- _Data entries_:
'''

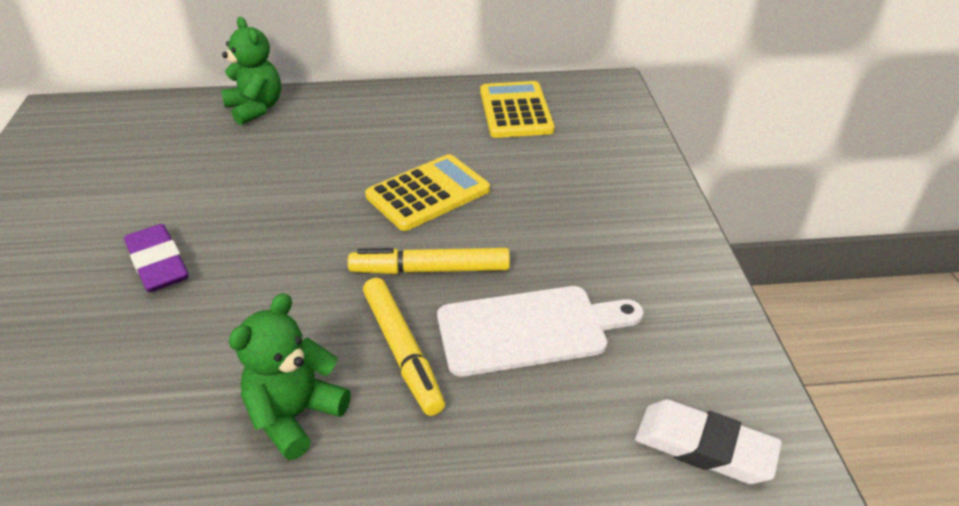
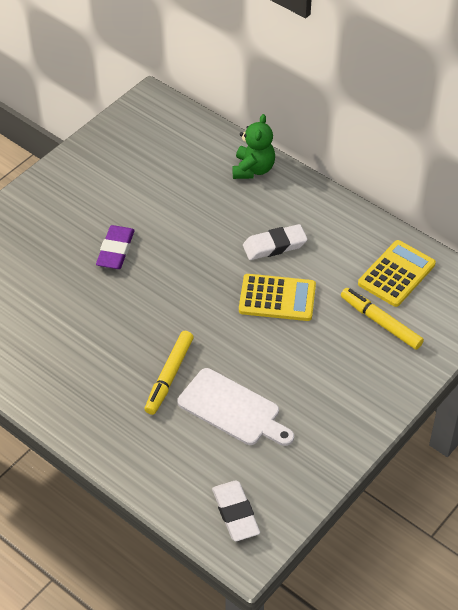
camera: 45 degrees right, 10 degrees up
green teddy bear [229,293,351,460] -> none
yellow marker [348,248,510,274] -> yellow marker moved to [341,288,424,350]
none -> white eraser [243,224,307,260]

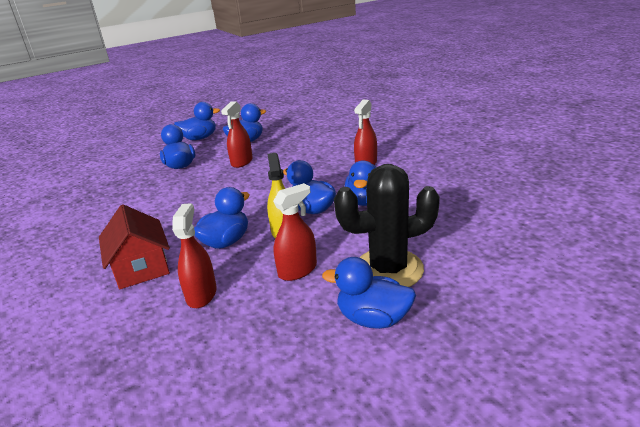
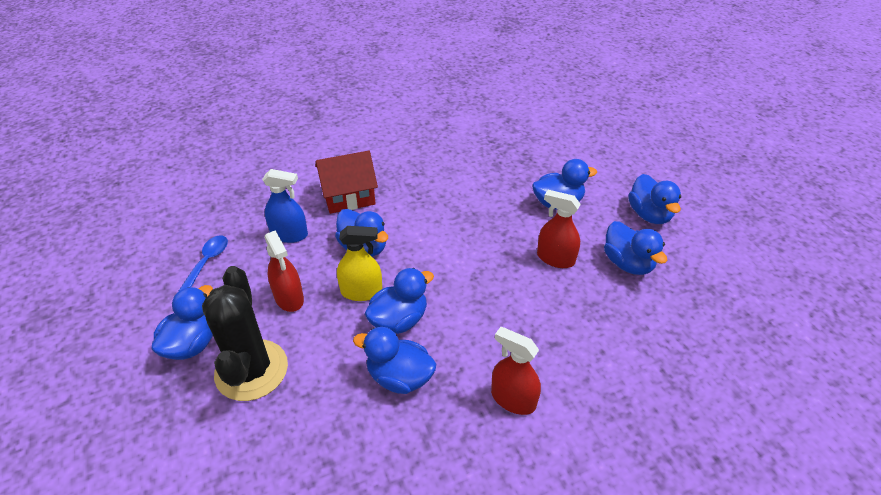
camera: 95 degrees right, 15 degrees up
red spray bottle [172,203,217,308] -> blue spray bottle [262,169,308,243]
none -> blue spoon [179,235,228,291]

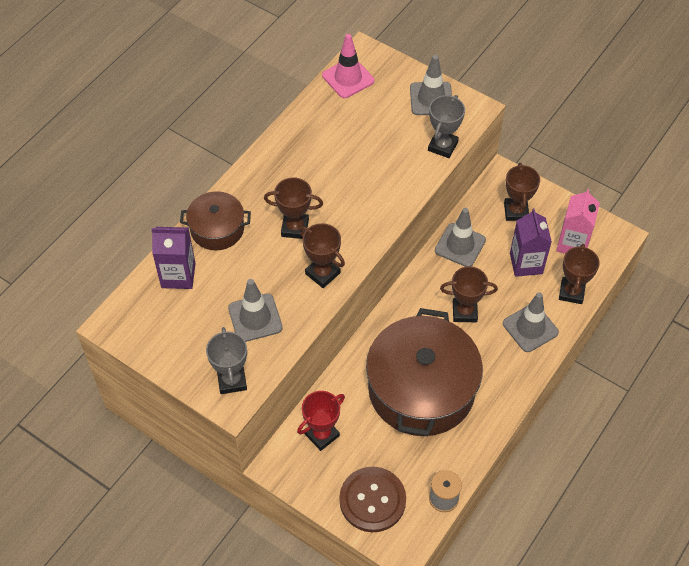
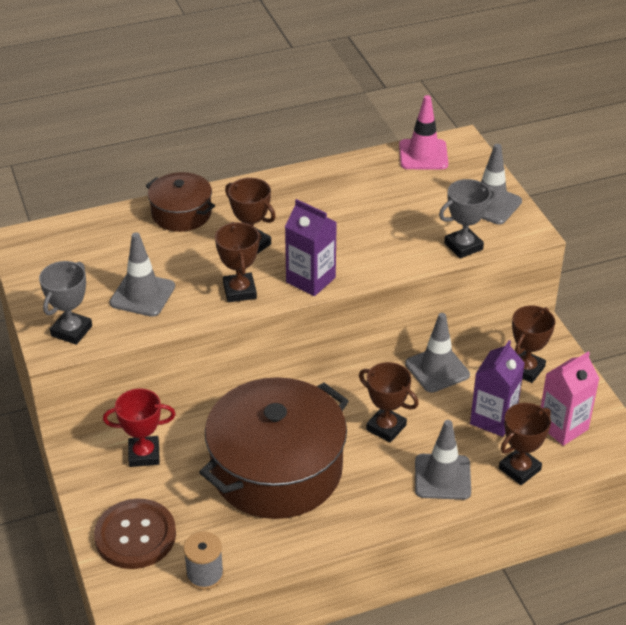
camera: 35 degrees right, 15 degrees down
purple carton [151,227,196,289] -> purple carton moved to [285,199,337,296]

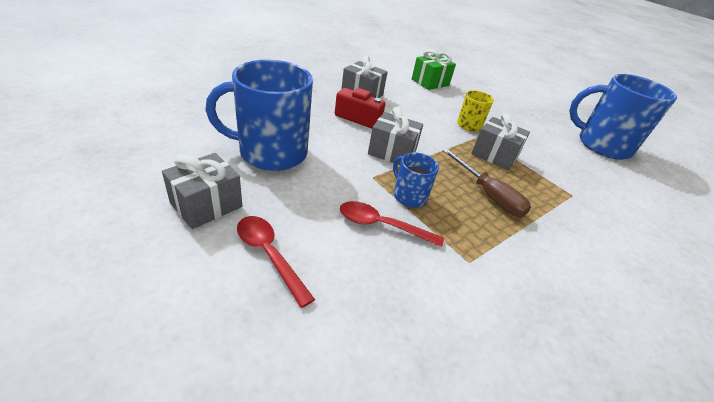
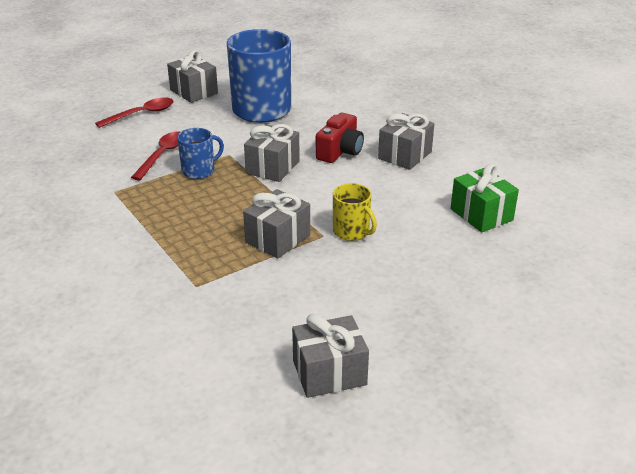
camera: 100 degrees right, 5 degrees down
brown screwdriver [443,149,531,217] -> none
blue mug [569,74,677,160] -> grey gift [292,314,369,398]

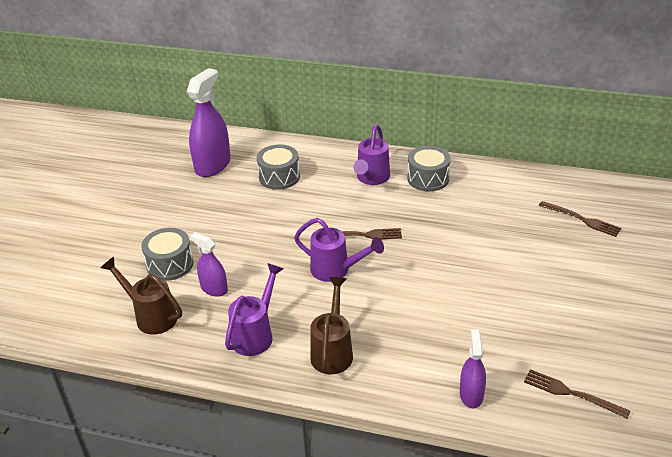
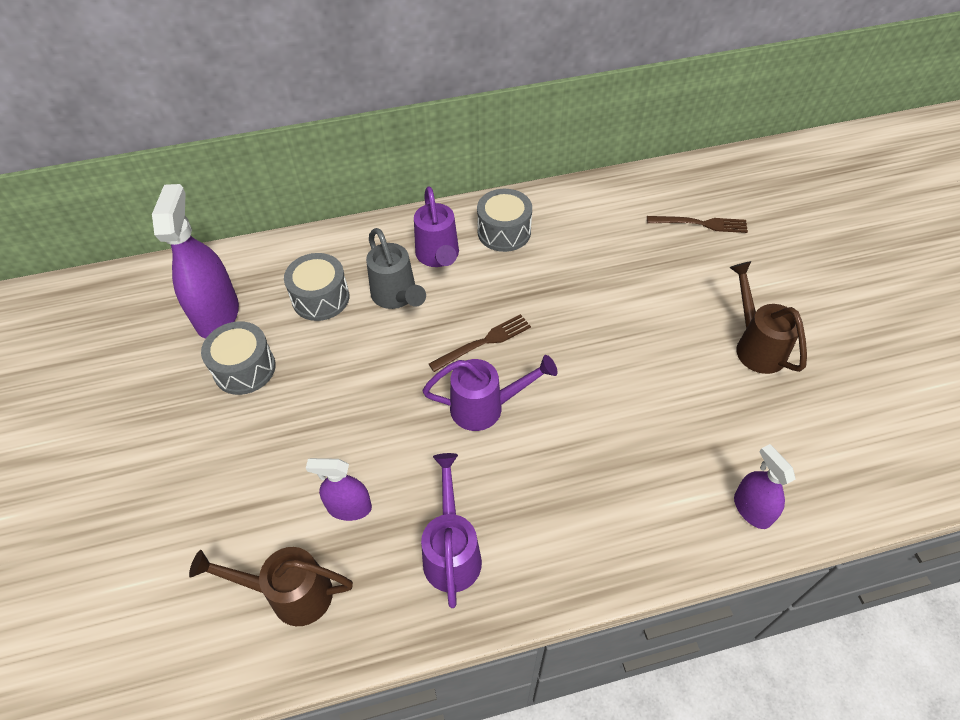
camera: 30 degrees left, 15 degrees up
grey drum [141,228,193,281] -> grey drum moved to [201,321,276,395]
brown watering can [310,277,353,374] -> brown watering can moved to [729,261,807,374]
brown fork [524,369,631,419] -> none
none -> grey watering can [366,228,426,309]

'''

Pull out all lines from the entries above that include the word "brown".

brown screwdriver [443,149,531,217] -> none
brown watering can [310,277,353,374] -> brown watering can moved to [729,261,807,374]
brown fork [524,369,631,419] -> none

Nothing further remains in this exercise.